START Input data
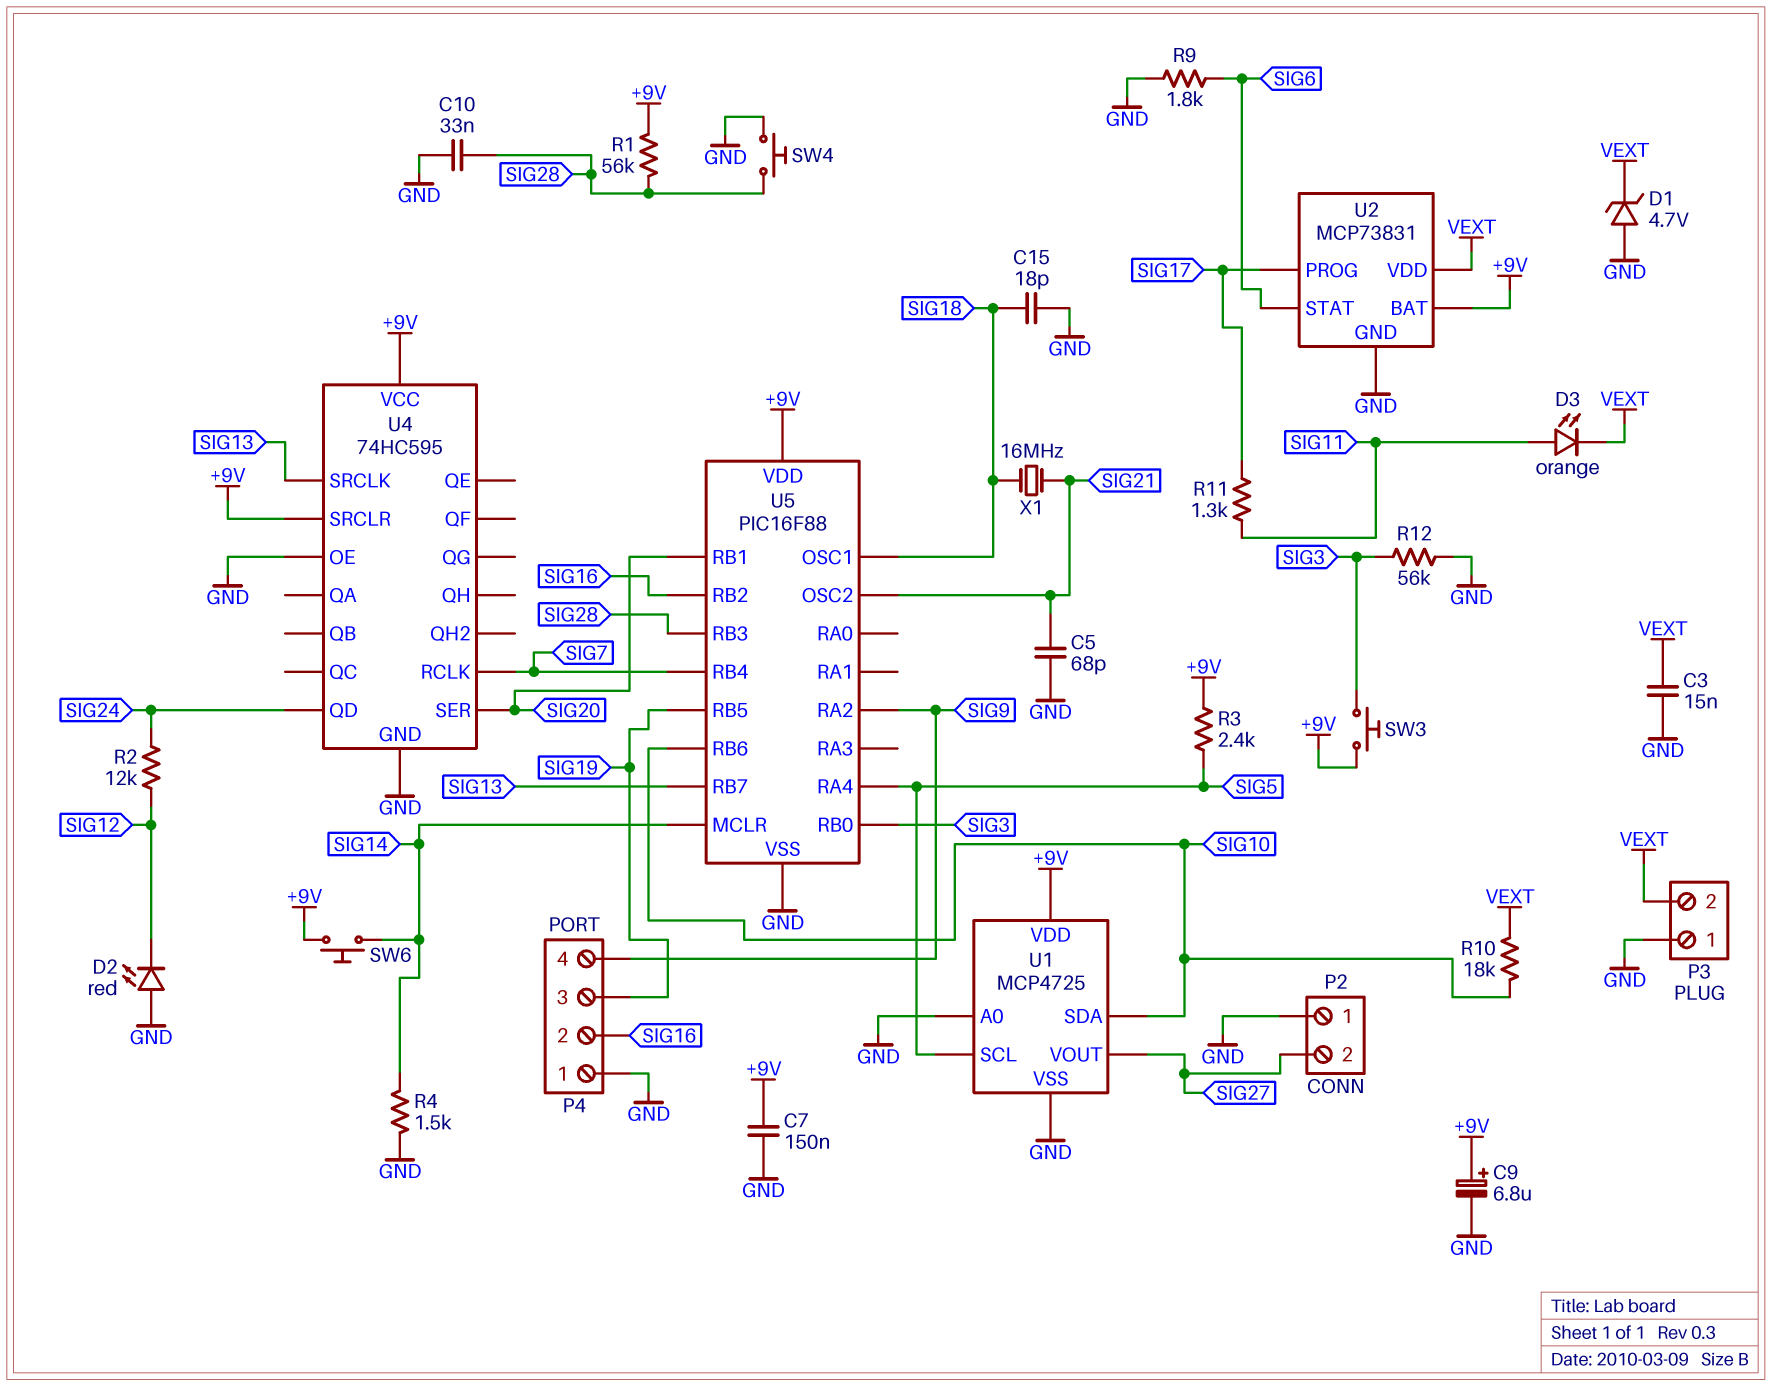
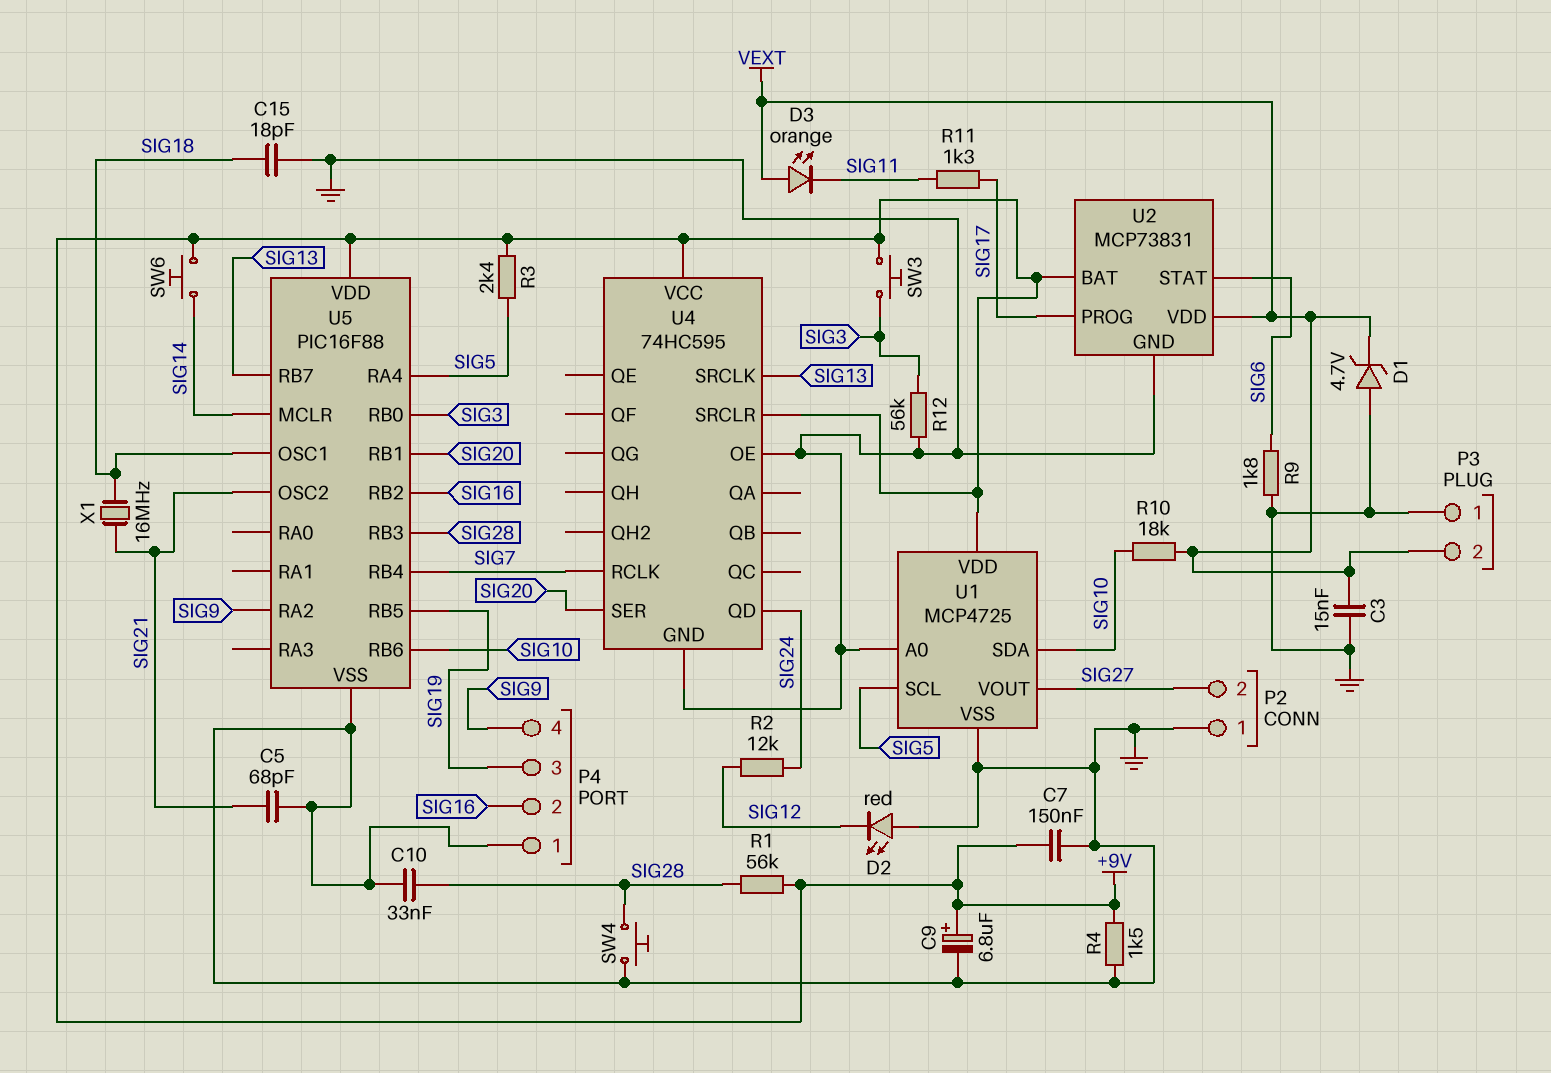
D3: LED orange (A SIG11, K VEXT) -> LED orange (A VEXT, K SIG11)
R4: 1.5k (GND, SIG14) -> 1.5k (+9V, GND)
END Input data
START Input data
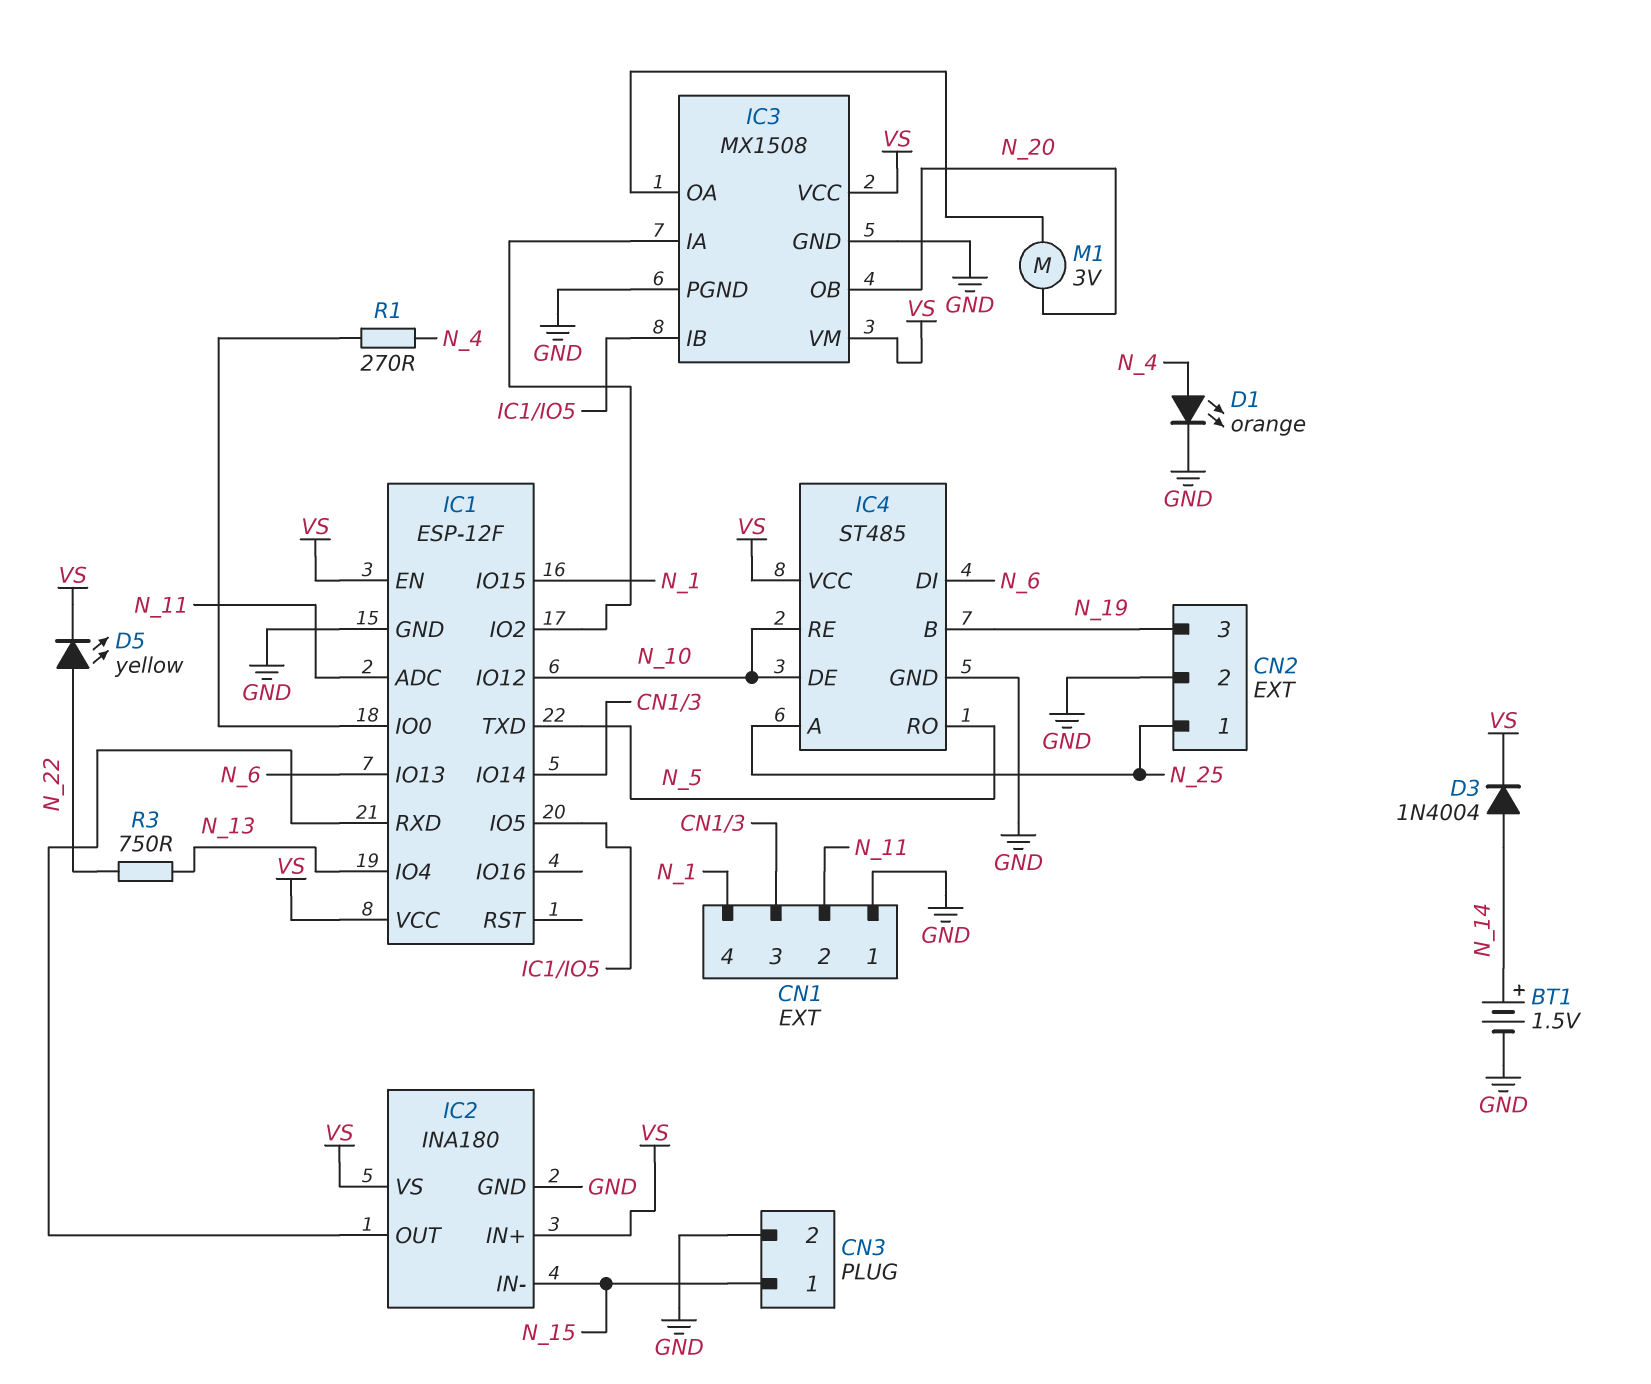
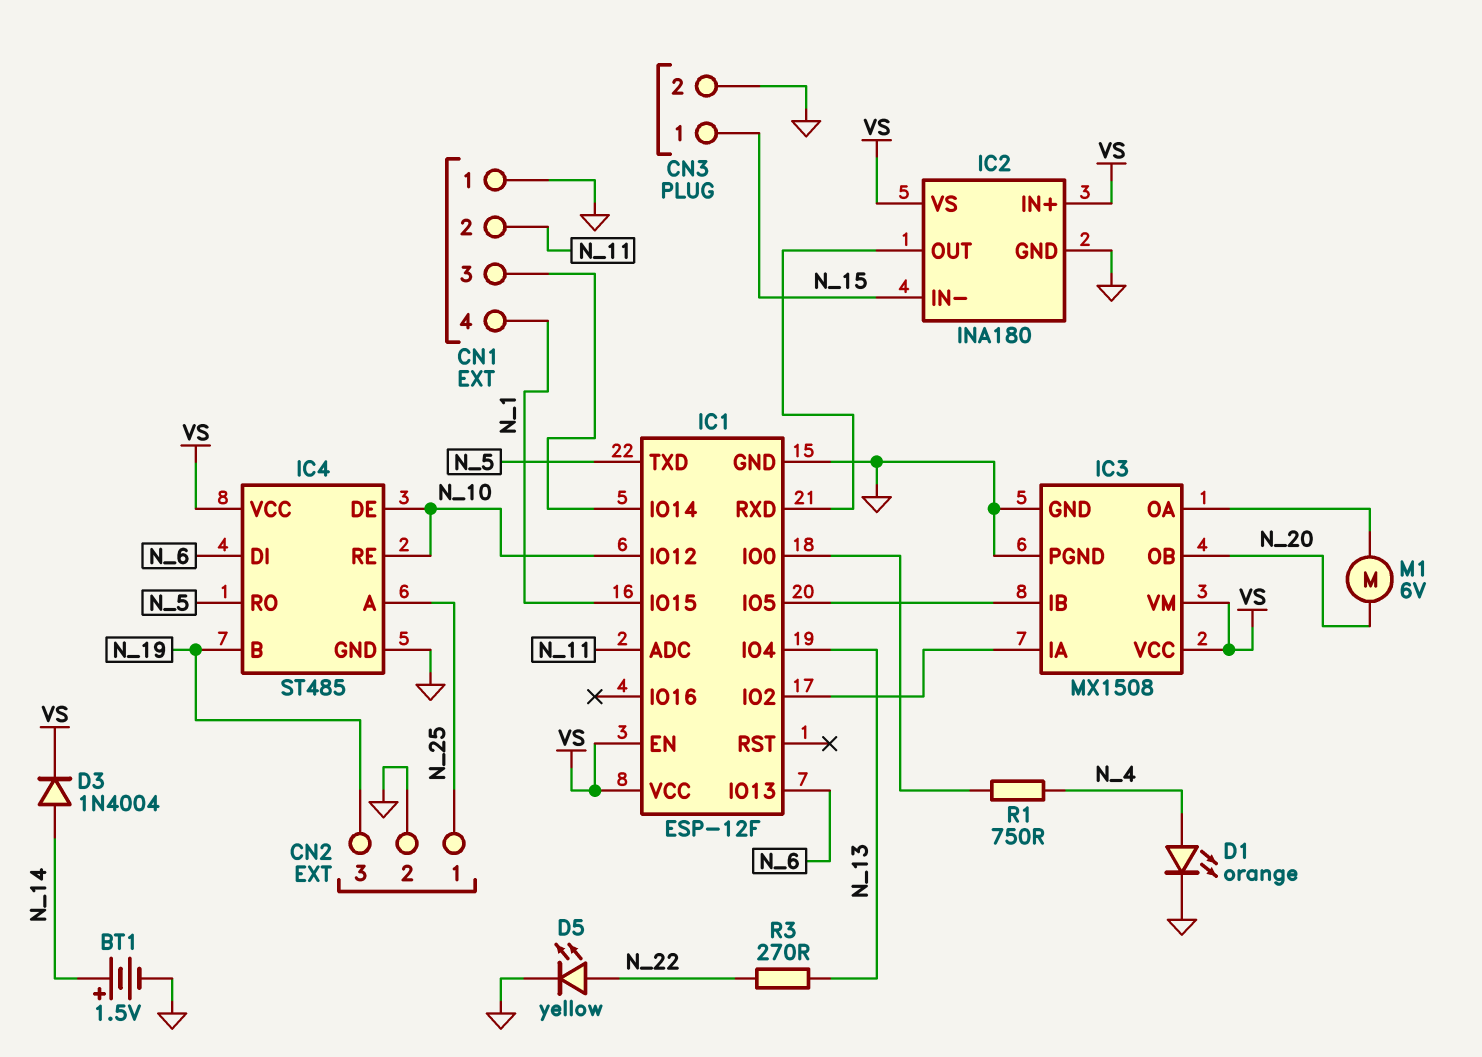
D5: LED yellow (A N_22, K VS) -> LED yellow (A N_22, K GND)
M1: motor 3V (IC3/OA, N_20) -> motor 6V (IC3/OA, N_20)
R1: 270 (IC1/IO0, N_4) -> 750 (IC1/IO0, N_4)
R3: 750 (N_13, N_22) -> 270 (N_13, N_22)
END Input data
What you will do: Using the records above, restate word for word the lines from the one with "D3: LED orange" through the one with "R4: 1.5k (GND, SIG14) -> 1.5k (+9V, GND)", both included.

Solution below:
D3: LED orange (A SIG11, K VEXT) -> LED orange (A VEXT, K SIG11)
R4: 1.5k (GND, SIG14) -> 1.5k (+9V, GND)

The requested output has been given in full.